[Before and after images]
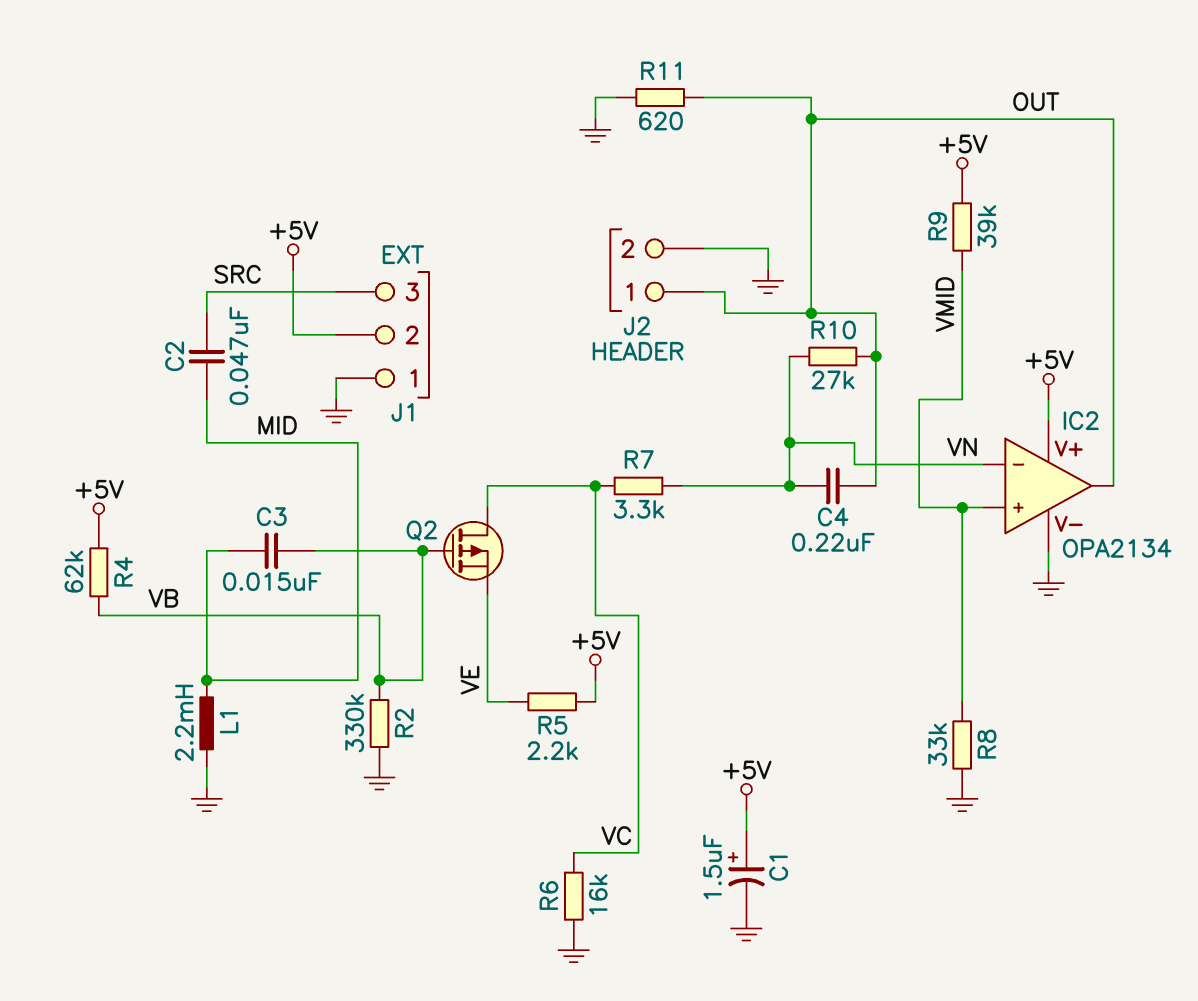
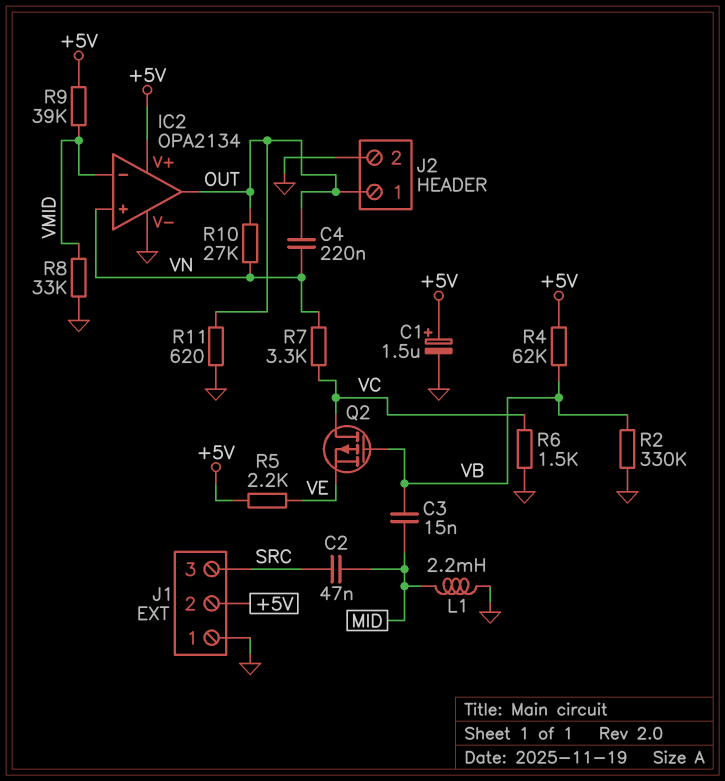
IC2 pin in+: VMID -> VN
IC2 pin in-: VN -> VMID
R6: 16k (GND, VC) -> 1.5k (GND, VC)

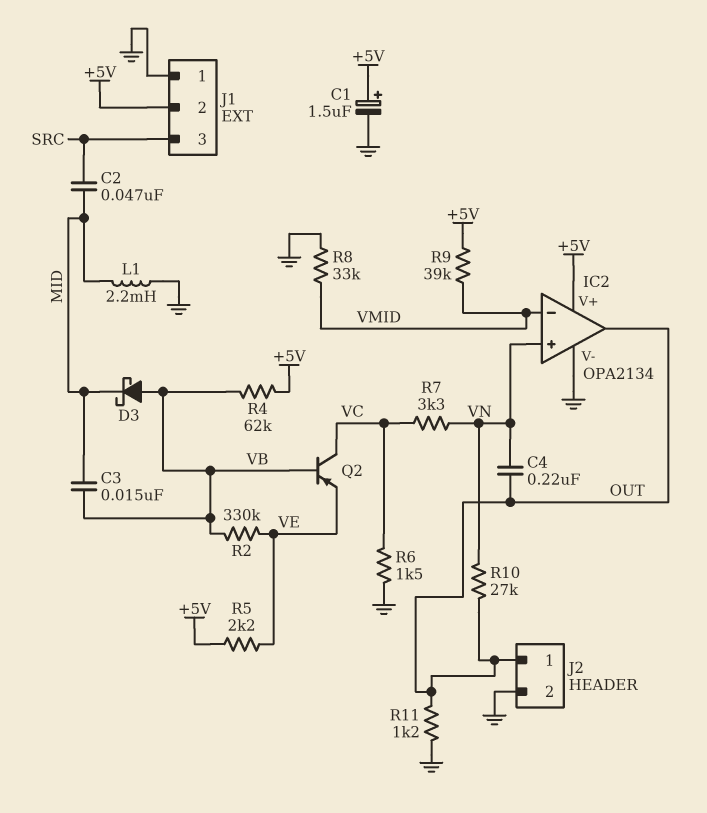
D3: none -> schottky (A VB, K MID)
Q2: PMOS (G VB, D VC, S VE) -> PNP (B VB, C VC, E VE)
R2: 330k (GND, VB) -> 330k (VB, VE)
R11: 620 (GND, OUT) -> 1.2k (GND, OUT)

_GOAL OF THE EXERCISE:_
Leave out the pictures and return, exactly as written, only the lines from the line with "IC2 pin in-: VN -> VMID" through the end of the records above.

_EXERCISE RESPONSE:_
IC2 pin in-: VN -> VMID
R6: 16k (GND, VC) -> 1.5k (GND, VC)

D3: none -> schottky (A VB, K MID)
Q2: PMOS (G VB, D VC, S VE) -> PNP (B VB, C VC, E VE)
R2: 330k (GND, VB) -> 330k (VB, VE)
R11: 620 (GND, OUT) -> 1.2k (GND, OUT)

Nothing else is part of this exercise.